START EXCERPTED DATA

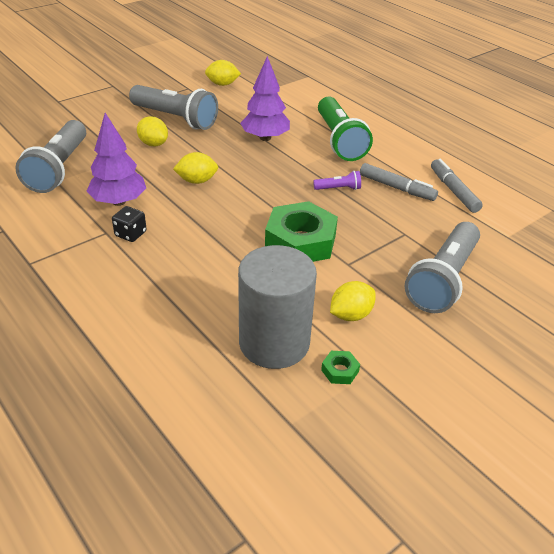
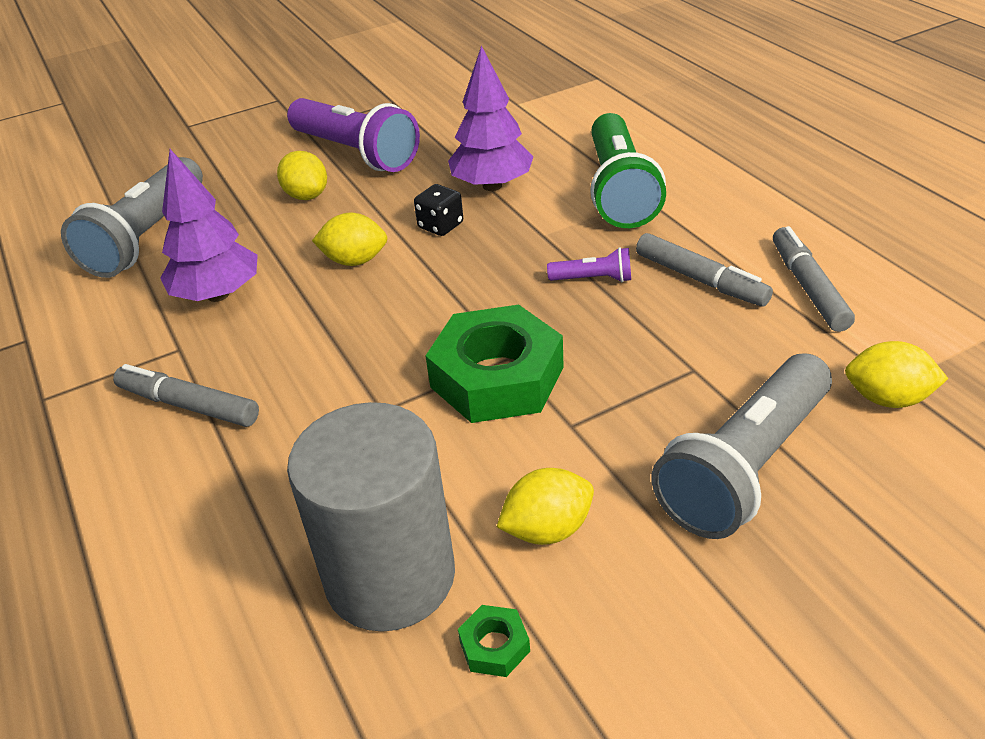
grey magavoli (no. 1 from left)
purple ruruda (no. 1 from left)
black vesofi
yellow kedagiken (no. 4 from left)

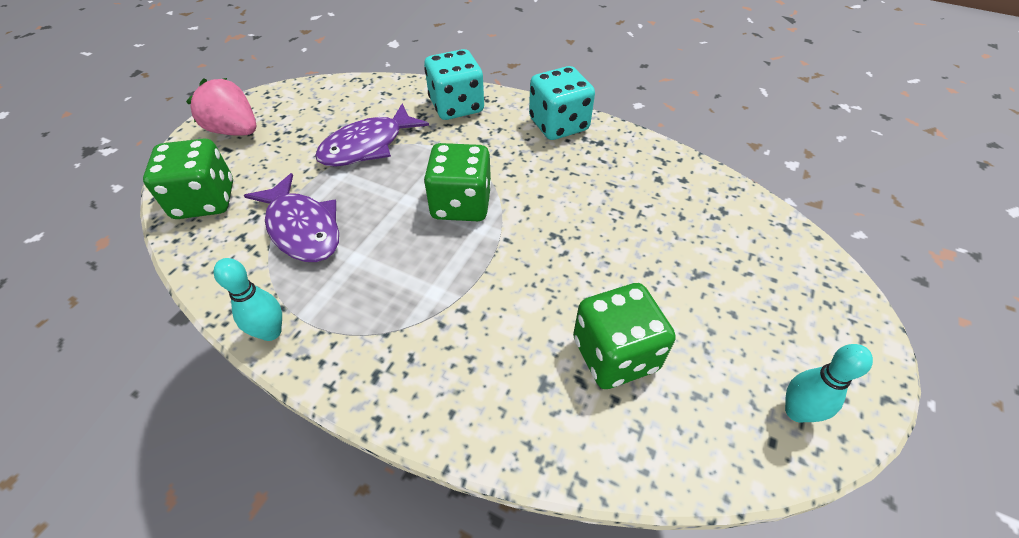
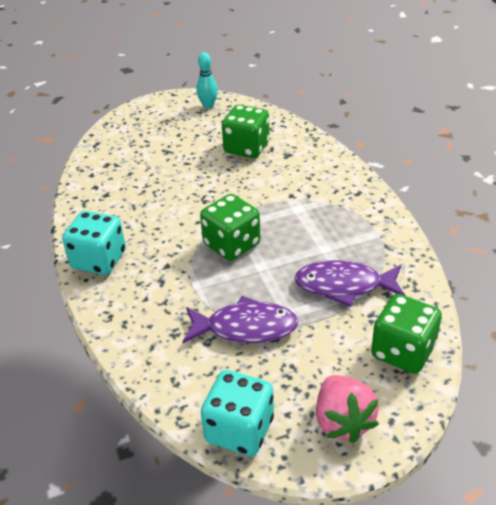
turquoise vesofi (no. 2 from left)
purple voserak (no. 2 from left)
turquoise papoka (no. 1 from left in the first image)

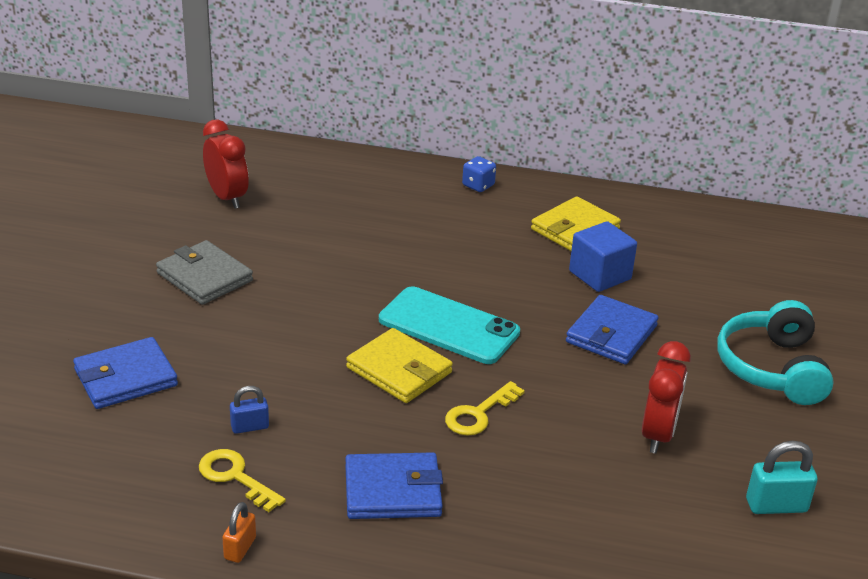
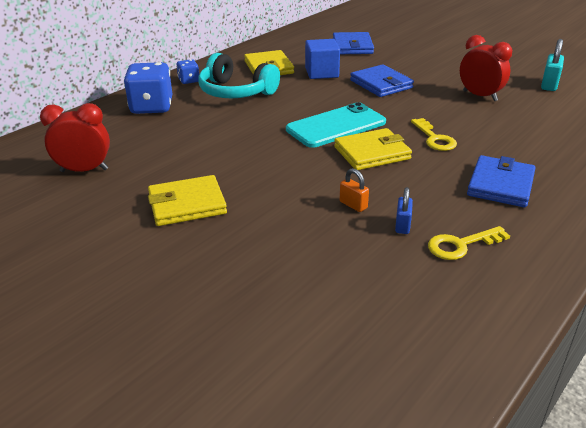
blue vesofi (no. 1 from left)
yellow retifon (no. 1 from left)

END EXCERPTED DATA

Skipping the pictures, transcribe each line above exactly as it appears.

grey magavoli (no. 1 from left)
purple ruruda (no. 1 from left)
black vesofi
yellow kedagiken (no. 4 from left)

turquoise vesofi (no. 2 from left)
purple voserak (no. 2 from left)
turquoise papoka (no. 1 from left in the first image)

blue vesofi (no. 1 from left)
yellow retifon (no. 1 from left)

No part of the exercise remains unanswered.